-- START Given records --

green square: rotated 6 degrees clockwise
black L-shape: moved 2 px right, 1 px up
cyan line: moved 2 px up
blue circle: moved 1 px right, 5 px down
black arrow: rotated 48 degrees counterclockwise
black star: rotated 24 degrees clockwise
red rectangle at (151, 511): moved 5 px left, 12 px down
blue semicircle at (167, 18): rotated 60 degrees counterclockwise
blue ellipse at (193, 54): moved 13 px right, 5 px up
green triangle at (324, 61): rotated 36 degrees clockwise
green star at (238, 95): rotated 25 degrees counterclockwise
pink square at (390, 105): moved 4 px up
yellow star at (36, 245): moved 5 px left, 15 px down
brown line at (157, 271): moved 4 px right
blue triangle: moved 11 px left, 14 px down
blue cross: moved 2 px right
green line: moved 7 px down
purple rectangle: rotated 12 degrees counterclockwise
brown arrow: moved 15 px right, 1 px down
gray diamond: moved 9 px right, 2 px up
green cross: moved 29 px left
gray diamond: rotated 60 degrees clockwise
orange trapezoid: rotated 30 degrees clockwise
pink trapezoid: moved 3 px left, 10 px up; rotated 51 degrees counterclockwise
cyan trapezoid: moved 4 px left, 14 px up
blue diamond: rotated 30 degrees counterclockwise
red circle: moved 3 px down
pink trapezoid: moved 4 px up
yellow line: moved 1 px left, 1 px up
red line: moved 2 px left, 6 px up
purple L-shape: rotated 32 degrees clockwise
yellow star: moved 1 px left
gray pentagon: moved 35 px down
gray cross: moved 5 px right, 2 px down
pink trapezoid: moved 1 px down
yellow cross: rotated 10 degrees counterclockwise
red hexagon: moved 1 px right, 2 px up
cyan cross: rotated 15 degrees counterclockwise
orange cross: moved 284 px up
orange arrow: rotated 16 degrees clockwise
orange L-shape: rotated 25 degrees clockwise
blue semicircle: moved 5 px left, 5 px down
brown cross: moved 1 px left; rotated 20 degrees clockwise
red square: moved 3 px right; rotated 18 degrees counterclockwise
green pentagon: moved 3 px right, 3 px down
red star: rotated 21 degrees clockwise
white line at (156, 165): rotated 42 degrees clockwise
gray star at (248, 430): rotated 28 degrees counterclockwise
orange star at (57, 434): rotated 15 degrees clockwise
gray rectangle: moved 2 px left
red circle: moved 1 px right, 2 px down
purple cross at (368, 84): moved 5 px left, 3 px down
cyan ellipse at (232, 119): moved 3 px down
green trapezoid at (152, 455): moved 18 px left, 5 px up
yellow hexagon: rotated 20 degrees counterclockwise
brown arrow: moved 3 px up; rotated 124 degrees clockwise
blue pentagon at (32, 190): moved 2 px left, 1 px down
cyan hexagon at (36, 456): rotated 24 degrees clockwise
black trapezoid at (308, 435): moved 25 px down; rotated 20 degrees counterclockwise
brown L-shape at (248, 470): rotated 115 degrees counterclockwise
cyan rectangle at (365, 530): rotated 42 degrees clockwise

-- END Given records --

» Task description
Rewrite every line of the listing above as a numbered list, leaving out blank lines.

» Solution for this problem
1. green square: rotated 6 degrees clockwise
2. black L-shape: moved 2 px right, 1 px up
3. cyan line: moved 2 px up
4. blue circle: moved 1 px right, 5 px down
5. black arrow: rotated 48 degrees counterclockwise
6. black star: rotated 24 degrees clockwise
7. red rectangle at (151, 511): moved 5 px left, 12 px down
8. blue semicircle at (167, 18): rotated 60 degrees counterclockwise
9. blue ellipse at (193, 54): moved 13 px right, 5 px up
10. green triangle at (324, 61): rotated 36 degrees clockwise
11. green star at (238, 95): rotated 25 degrees counterclockwise
12. pink square at (390, 105): moved 4 px up
13. yellow star at (36, 245): moved 5 px left, 15 px down
14. brown line at (157, 271): moved 4 px right
15. blue triangle: moved 11 px left, 14 px down
16. blue cross: moved 2 px right
17. green line: moved 7 px down
18. purple rectangle: rotated 12 degrees counterclockwise
19. brown arrow: moved 15 px right, 1 px down
20. gray diamond: moved 9 px right, 2 px up
21. green cross: moved 29 px left
22. gray diamond: rotated 60 degrees clockwise
23. orange trapezoid: rotated 30 degrees clockwise
24. pink trapezoid: moved 3 px left, 10 px up; rotated 51 degrees counterclockwise
25. cyan trapezoid: moved 4 px left, 14 px up
26. blue diamond: rotated 30 degrees counterclockwise
27. red circle: moved 3 px down
28. pink trapezoid: moved 4 px up
29. yellow line: moved 1 px left, 1 px up
30. red line: moved 2 px left, 6 px up
31. purple L-shape: rotated 32 degrees clockwise
32. yellow star: moved 1 px left
33. gray pentagon: moved 35 px down
34. gray cross: moved 5 px right, 2 px down
35. pink trapezoid: moved 1 px down
36. yellow cross: rotated 10 degrees counterclockwise
37. red hexagon: moved 1 px right, 2 px up
38. cyan cross: rotated 15 degrees counterclockwise
39. orange cross: moved 284 px up
40. orange arrow: rotated 16 degrees clockwise
41. orange L-shape: rotated 25 degrees clockwise
42. blue semicircle: moved 5 px left, 5 px down
43. brown cross: moved 1 px left; rotated 20 degrees clockwise
44. red square: moved 3 px right; rotated 18 degrees counterclockwise
45. green pentagon: moved 3 px right, 3 px down
46. red star: rotated 21 degrees clockwise
47. white line at (156, 165): rotated 42 degrees clockwise
48. gray star at (248, 430): rotated 28 degrees counterclockwise
49. orange star at (57, 434): rotated 15 degrees clockwise
50. gray rectangle: moved 2 px left
51. red circle: moved 1 px right, 2 px down
52. purple cross at (368, 84): moved 5 px left, 3 px down
53. cyan ellipse at (232, 119): moved 3 px down
54. green trapezoid at (152, 455): moved 18 px left, 5 px up
55. yellow hexagon: rotated 20 degrees counterclockwise
56. brown arrow: moved 3 px up; rotated 124 degrees clockwise
57. blue pentagon at (32, 190): moved 2 px left, 1 px down
58. cyan hexagon at (36, 456): rotated 24 degrees clockwise
59. black trapezoid at (308, 435): moved 25 px down; rotated 20 degrees counterclockwise
60. brown L-shape at (248, 470): rotated 115 degrees counterclockwise
61. cyan rectangle at (365, 530): rotated 42 degrees clockwise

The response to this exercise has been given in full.